»»

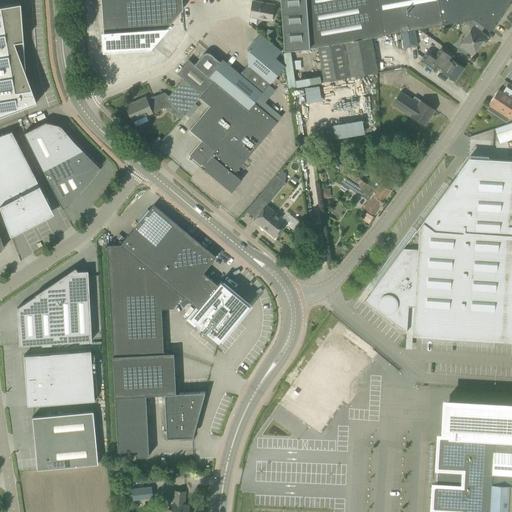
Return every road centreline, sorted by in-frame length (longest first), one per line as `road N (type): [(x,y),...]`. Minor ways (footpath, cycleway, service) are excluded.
road 1 (unclassified): [(325,290),(429,165),(511,45)]
road 2 (unclassified): [(325,290),(428,381),(511,387)]
road 3 (unclassified): [(142,167),(88,232),(0,293)]
road 4 (unclassified): [(84,107),(155,74),(187,46),(200,18),(198,0)]
road 5 (secondary): [(255,258),(142,167)]
road 6 (secondary): [(264,377),(234,433),(219,511)]
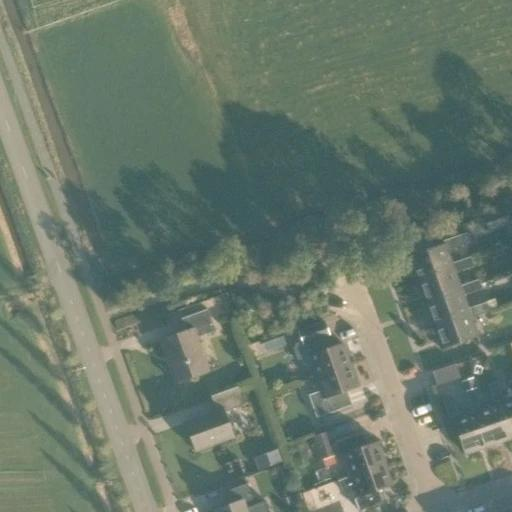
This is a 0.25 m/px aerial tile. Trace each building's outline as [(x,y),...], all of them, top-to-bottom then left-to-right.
[(483,218),(488,232),(511,224),(505,209),(483,218)] [(416,280),(452,268),(451,265),(447,252),(465,246),(462,236),(443,243),(445,246),(408,259),(416,280)] [(416,280),(424,303),(461,291),(460,288),(455,275),(473,268),(470,258),(451,265),(452,268),(416,280)] [(461,291),(424,303),(432,326),(433,326),(469,313),(468,310),(463,296),(481,290),(478,281),(460,288),(461,291)] [(433,326),(432,326),(440,350),(478,337),(471,319),(489,313),(486,304),(468,310),(469,313),(433,326)] [(197,338),(216,331),(208,310),(182,319),(186,332),(159,342),(175,384),(209,371),(197,338)] [(312,365),(316,377),(350,365),(342,342),(331,346),(327,336),(329,336),(324,323),(298,332),(302,344),(293,347),(298,362),(302,360),(302,362),(303,364),(305,366),(307,367),(310,366),(312,365)] [(350,365),(316,377),(320,390),(314,392),(310,400),(316,417),(352,404),(347,390),(357,386),(350,365)] [(437,386),(460,379),(455,365),(432,373),(437,386)] [(474,389),(476,389),(472,379),(461,383),(464,393),(465,392),(474,389)] [(494,403),(498,402),(510,439),(511,438),(511,397),(503,400),(497,382),(488,385),(494,403)] [(225,412),(244,405),(238,387),(211,397),(216,412),(184,423),(194,451),(234,437),(225,412)] [(465,392),(472,412),(475,411),(487,447),(510,439),(498,402),(494,403),(480,408),(474,389),(465,392)] [(487,447),(475,411),(472,412),(458,416),(452,397),(443,400),(449,419),(453,418),(465,454),(487,447)] [(334,456),(326,433),(314,437),(322,460),(334,456)] [(342,453),(350,476),(384,464),(376,441),(366,444),(362,433),(336,442),(340,454),(342,453)] [(315,452),(314,452),(311,443),(306,445),(312,461),(318,459),(315,452)] [(264,455),(268,467),(281,462),(276,451),(264,455)] [(384,464),(350,476),(337,481),(342,493),(345,494),(356,490),(358,497),(354,498),(359,510),(386,501),(381,489),(392,485),(384,464)] [(247,511),(247,509),(255,506),(248,485),(226,492),(230,505),(214,511),(247,511)] [(288,505),(302,500),(298,488),(284,493),(288,505)]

««

**WHAT IS ASKED:** Copy out the lines from the one containing "This is a 0.25" through the end of the items, both ends included, word for word.

**EXPECTED ANSWER:**
This is a 0.25 m/px aerial tile. Trace each building's outline as [(x,y),...], all of them, top-to-bottom then left-to-right.
[(483,218),(488,232),(511,224),(505,209),(483,218)] [(416,280),(452,268),(451,265),(447,252),(465,246),(462,236),(443,243),(445,246),(408,259),(416,280)] [(416,280),(424,303),(461,291),(460,288),(455,275),(473,268),(470,258),(451,265),(452,268),(416,280)] [(461,291),(424,303),(432,326),(433,326),(469,313),(468,310),(463,296),(481,290),(478,281),(460,288),(461,291)] [(433,326),(432,326),(440,350),(478,337),(471,319),(489,313),(486,304),(468,310),(469,313),(433,326)] [(197,338),(216,331),(208,310),(182,319),(186,332),(159,342),(175,384),(209,371),(197,338)] [(312,365),(316,377),(350,365),(342,342),(331,346),(327,336),(329,336),(324,323),(298,332),(302,344),(293,347),(298,362),(302,360),(302,362),(303,364),(305,366),(307,367),(310,366),(312,365)] [(350,365),(316,377),(320,390),(314,392),(310,400),(316,417),(352,404),(347,390),(357,386),(350,365)] [(437,386),(460,379),(455,365),(432,373),(437,386)] [(474,389),(476,389),(472,379),(461,383),(464,393),(465,392),(474,389)] [(494,403),(498,402),(510,439),(511,438),(511,397),(503,400),(497,382),(488,385),(494,403)] [(225,412),(244,405),(238,387),(211,397),(216,412),(184,423),(194,451),(234,437),(225,412)] [(465,392),(472,412),(475,411),(487,447),(510,439),(498,402),(494,403),(480,408),(474,389),(465,392)] [(487,447),(475,411),(472,412),(458,416),(452,397),(443,400),(449,419),(453,418),(465,454),(487,447)] [(334,456),(326,433),(314,437),(322,460),(334,456)] [(342,453),(350,476),(384,464),(376,441),(366,444),(362,433),(336,442),(340,454),(342,453)] [(315,452),(314,452),(311,443),(306,445),(312,461),(318,459),(315,452)] [(264,455),(268,467),(281,462),(276,451),(264,455)] [(384,464),(350,476),(337,481),(342,493),(345,494),(356,490),(358,497),(354,498),(359,510),(386,501),(381,489),(392,485),(384,464)] [(247,511),(247,509),(255,506),(248,485),(226,492),(230,505),(214,511),(247,511)] [(288,505),(302,500),(298,488),(284,493),(288,505)]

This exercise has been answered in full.